→ **Your task**
Report every line of the data that includes "counterclockwise".

→ **Records for the task**
--*--
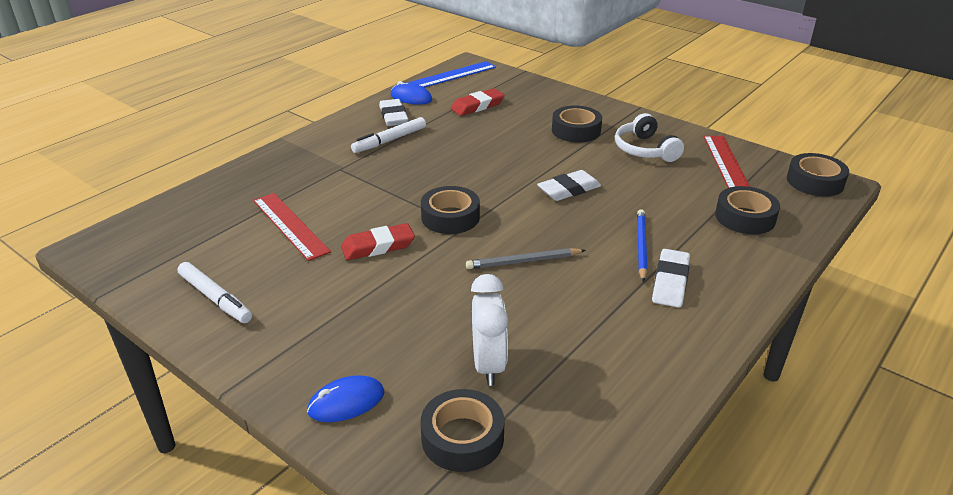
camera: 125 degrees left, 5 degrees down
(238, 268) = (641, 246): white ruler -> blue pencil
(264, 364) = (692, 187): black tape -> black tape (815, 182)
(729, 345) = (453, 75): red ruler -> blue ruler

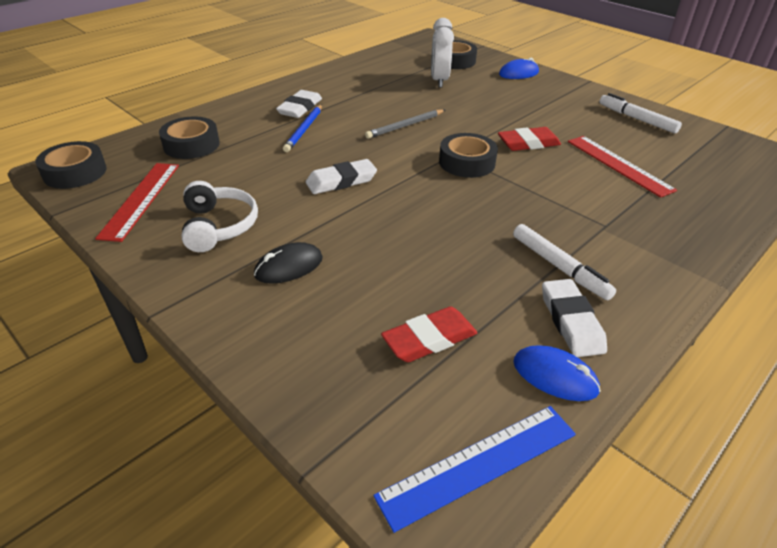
camera: 175 degrees left, 5 degrees up
(389, 141) = (559, 267): white marker -> white marker turned 90 degrees clockwise
(523, 261) = (405, 126): grey pencil -> grey pencil turned 150 degrees clockwise
(576, 130) = (289, 267): black tape -> black mouse

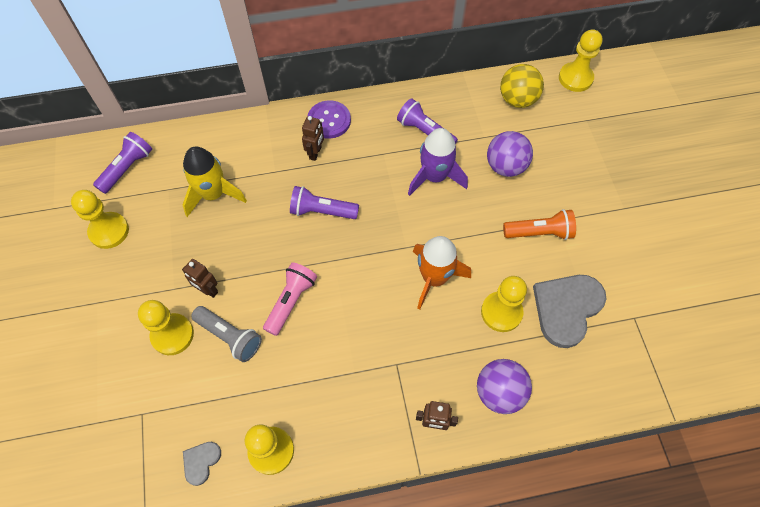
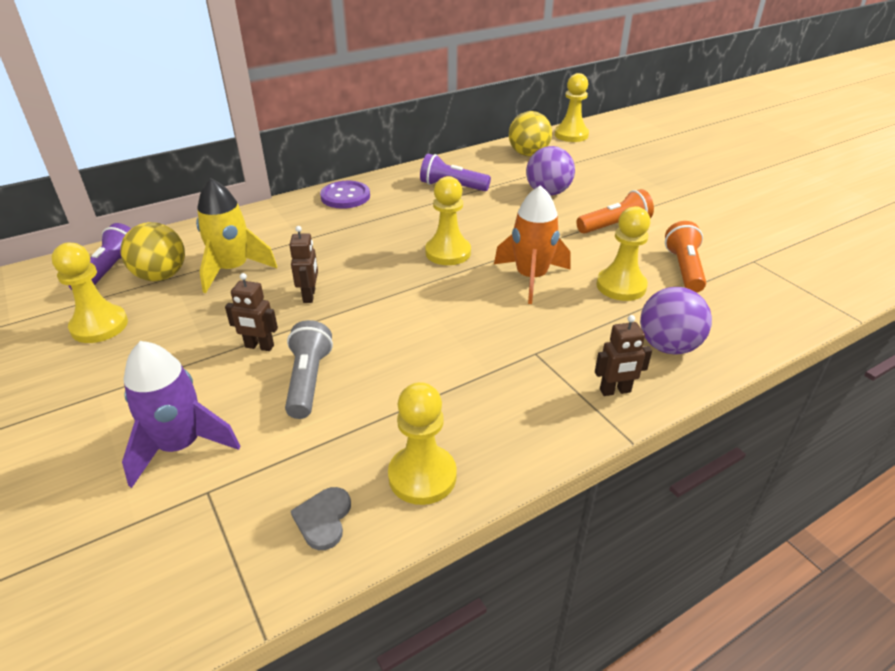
camera: 20 degrees left, 25 degrees down
(161, 186) = (161, 276): none -> yellow ball
(172, 335) = (225, 398): yellow pawn -> yellow pawn (448, 252)
(230, 337) = (308, 380): grey flashlight -> grey flashlight turned 105 degrees counterclockwise
(291, 301) = (374, 332): pink flashlight -> none
(315, 153) = (342, 219): brown robot -> brown robot (309, 295)
(322, 211) = (372, 256): purple flashlight -> none
(435, 177) = (482, 211): purple rocket -> purple rocket (180, 446)
(566, 308) = (684, 269): grey heart -> orange flashlight

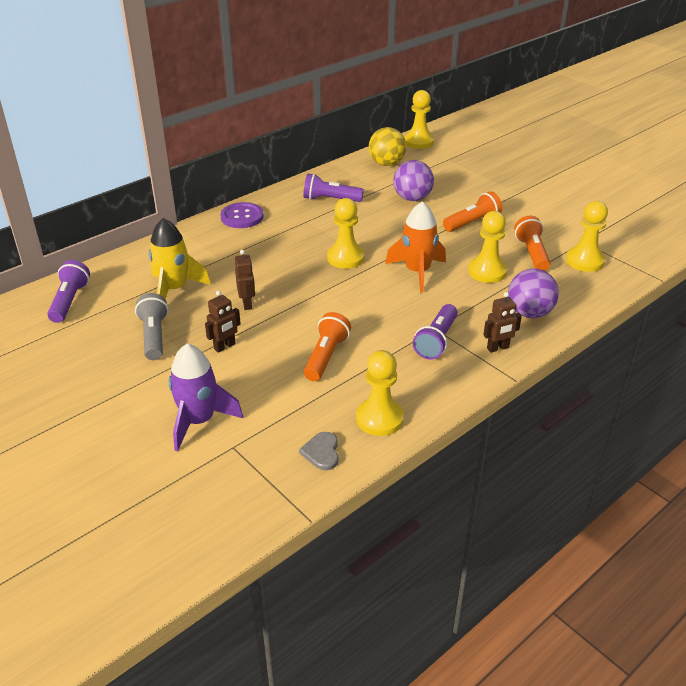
camera: 10 degrees left, 0 degrees up
(99, 326) = (87, 345): yellow pawn -> yellow pawn (585, 261)
(161, 276) = (116, 301): yellow ball -> none
(259, 346) = (225, 346): brown robot -> brown robot turned 45 degrees counterclockwise
(308, 380) = (273, 366): grey flashlight -> grey flashlight (154, 336)
(380, 375) = (326, 356): none -> orange flashlight
(532, 370) = (436, 341): none -> purple flashlight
--*--
→ **Answer space**
(230, 337) = (308, 380): grey flashlight -> grey flashlight turned 105 degrees counterclockwise
(259, 346) = (225, 346): brown robot -> brown robot turned 45 degrees counterclockwise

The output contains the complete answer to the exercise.